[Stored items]
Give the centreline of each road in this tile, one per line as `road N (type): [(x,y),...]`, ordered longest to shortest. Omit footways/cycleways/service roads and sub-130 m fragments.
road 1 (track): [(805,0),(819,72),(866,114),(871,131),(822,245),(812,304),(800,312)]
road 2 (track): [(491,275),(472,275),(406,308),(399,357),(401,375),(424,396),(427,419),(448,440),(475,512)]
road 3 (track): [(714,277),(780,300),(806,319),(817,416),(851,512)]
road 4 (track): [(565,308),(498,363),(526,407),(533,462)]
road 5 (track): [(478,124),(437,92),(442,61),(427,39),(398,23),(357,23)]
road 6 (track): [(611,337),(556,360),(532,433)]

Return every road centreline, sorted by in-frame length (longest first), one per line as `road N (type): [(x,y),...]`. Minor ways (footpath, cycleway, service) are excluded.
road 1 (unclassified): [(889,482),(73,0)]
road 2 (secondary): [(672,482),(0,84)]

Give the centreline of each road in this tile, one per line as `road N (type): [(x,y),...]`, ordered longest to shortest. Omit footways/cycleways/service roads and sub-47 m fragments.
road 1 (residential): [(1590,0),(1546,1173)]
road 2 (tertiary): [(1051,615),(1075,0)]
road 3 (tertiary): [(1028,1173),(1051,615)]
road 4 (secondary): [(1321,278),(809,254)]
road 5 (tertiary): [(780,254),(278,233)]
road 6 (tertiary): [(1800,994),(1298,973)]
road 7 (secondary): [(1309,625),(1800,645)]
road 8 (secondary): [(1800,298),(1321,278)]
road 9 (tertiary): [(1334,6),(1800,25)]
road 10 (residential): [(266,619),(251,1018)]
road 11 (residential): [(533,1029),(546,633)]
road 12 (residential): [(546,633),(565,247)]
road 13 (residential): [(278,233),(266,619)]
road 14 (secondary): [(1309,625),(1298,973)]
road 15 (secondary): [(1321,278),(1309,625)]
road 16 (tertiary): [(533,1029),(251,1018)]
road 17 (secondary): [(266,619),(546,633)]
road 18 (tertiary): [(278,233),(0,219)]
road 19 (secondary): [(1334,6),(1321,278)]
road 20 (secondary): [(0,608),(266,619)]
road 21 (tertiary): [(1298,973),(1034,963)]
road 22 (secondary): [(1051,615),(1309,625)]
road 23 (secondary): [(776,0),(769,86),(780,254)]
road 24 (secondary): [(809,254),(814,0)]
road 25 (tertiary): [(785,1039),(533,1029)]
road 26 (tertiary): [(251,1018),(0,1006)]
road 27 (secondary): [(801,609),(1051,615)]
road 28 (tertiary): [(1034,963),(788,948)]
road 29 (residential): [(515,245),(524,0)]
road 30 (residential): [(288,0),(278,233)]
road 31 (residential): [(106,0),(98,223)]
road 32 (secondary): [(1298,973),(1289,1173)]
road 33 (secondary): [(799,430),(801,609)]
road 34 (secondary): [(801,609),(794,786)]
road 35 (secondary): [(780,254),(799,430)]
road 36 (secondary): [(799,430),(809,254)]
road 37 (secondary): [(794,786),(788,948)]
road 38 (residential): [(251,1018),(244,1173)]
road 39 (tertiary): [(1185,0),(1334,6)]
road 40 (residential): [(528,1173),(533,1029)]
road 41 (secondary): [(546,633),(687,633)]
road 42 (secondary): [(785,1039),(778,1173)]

The problem: Every line above must be reproduced exactly as it stands.

Answer to the exercise:
Give the centreline of each road in this tile, one per line as `road N (type): [(x,y),...]`, ordered longest to shortest. Omit footways/cycleways/service roads and sub-130 m fragments.
road 1 (track): [(805,0),(819,72),(866,114),(871,131),(822,245),(812,304),(800,312)]
road 2 (track): [(491,275),(472,275),(406,308),(399,357),(401,375),(424,396),(427,419),(448,440),(475,512)]
road 3 (track): [(714,277),(780,300),(806,319),(817,416),(851,512)]
road 4 (track): [(565,308),(498,363),(526,407),(533,462)]
road 5 (track): [(478,124),(437,92),(442,61),(427,39),(398,23),(357,23)]
road 6 (track): [(611,337),(556,360),(532,433)]

Return every road centreline, sorted by in-frame length (longest first), one per line as `road N (type): [(x,y),...]`. Minor ways (footpath, cycleway, service) are excluded.
road 1 (unclassified): [(889,482),(73,0)]
road 2 (secondary): [(672,482),(0,84)]

Give the centreline of each road in this tile, one per line as `road N (type): [(x,y),...]`, ordered longest to shortest. Omit footways/cycleways/service roads and sub-47 m fragments.
road 1 (residential): [(1590,0),(1546,1173)]
road 2 (tertiary): [(1051,615),(1075,0)]
road 3 (tertiary): [(1028,1173),(1051,615)]
road 4 (secondary): [(1321,278),(809,254)]
road 5 (tertiary): [(780,254),(278,233)]
road 6 (tertiary): [(1800,994),(1298,973)]
road 7 (secondary): [(1309,625),(1800,645)]
road 8 (secondary): [(1800,298),(1321,278)]
road 9 (tertiary): [(1334,6),(1800,25)]
road 10 (residential): [(266,619),(251,1018)]
road 11 (residential): [(533,1029),(546,633)]
road 12 (residential): [(546,633),(565,247)]
road 13 (residential): [(278,233),(266,619)]
road 14 (secondary): [(1309,625),(1298,973)]
road 15 (secondary): [(1321,278),(1309,625)]
road 16 (tertiary): [(533,1029),(251,1018)]
road 17 (secondary): [(266,619),(546,633)]
road 18 (tertiary): [(278,233),(0,219)]
road 19 (secondary): [(1334,6),(1321,278)]
road 20 (secondary): [(0,608),(266,619)]
road 21 (tertiary): [(1298,973),(1034,963)]
road 22 (secondary): [(1051,615),(1309,625)]
road 23 (secondary): [(776,0),(769,86),(780,254)]
road 24 (secondary): [(809,254),(814,0)]
road 25 (tertiary): [(785,1039),(533,1029)]
road 26 (tertiary): [(251,1018),(0,1006)]
road 27 (secondary): [(801,609),(1051,615)]
road 28 (tertiary): [(1034,963),(788,948)]
road 29 (residential): [(515,245),(524,0)]
road 30 (residential): [(288,0),(278,233)]
road 31 (residential): [(106,0),(98,223)]
road 32 (secondary): [(1298,973),(1289,1173)]
road 33 (secondary): [(799,430),(801,609)]
road 34 (secondary): [(801,609),(794,786)]
road 35 (secondary): [(780,254),(799,430)]
road 36 (secondary): [(799,430),(809,254)]
road 37 (secondary): [(794,786),(788,948)]
road 38 (residential): [(251,1018),(244,1173)]
road 39 (tertiary): [(1185,0),(1334,6)]
road 40 (residential): [(528,1173),(533,1029)]
road 41 (secondary): [(546,633),(687,633)]
road 42 (secondary): [(785,1039),(778,1173)]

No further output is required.